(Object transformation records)
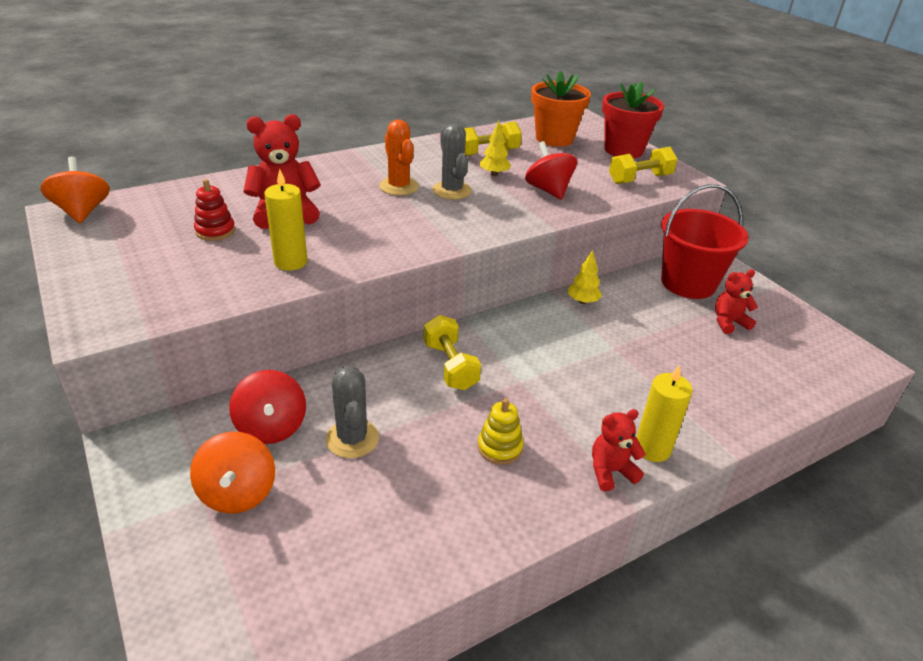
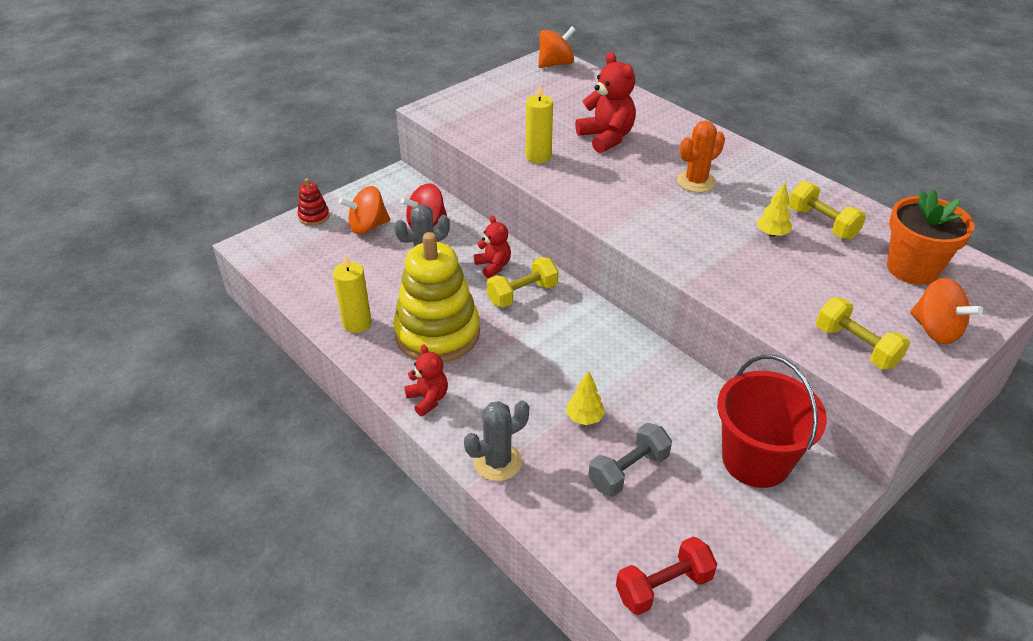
camera: 80 degrees right, 5 degrees up
(215, 231) = (562, 117): red stacking toy -> red stacking toy (314, 216)
(452, 190) = (712, 212): grey cactus -> grey cactus (497, 462)
(500, 447) = (437, 333): yellow stacking toy -> yellow stacking toy, size x2.36
(548, 190) = (764, 274): red spinning top -> none
(582, 301) = (663, 369): yellow tree -> yellow tree (584, 418)
(623, 150) = (935, 330): red flower pot -> orange spinning top
(652, 449) = (461, 425): yellow candle -> yellow candle (357, 323)
(705, 348) = (628, 471): none -> grey dumbbell
(729, 322) = (690, 496): red teddy bear -> red teddy bear (493, 266)
(821, 357) = (663, 586): none -> red dumbbell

PROBLEM TO SOLVE:
Find the string "spinning" in the records, then copy each line where it occurs.

OUTPUT FOR THIS EXERCISE:
(548, 190) = (764, 274): red spinning top -> none
(623, 150) = (935, 330): red flower pot -> orange spinning top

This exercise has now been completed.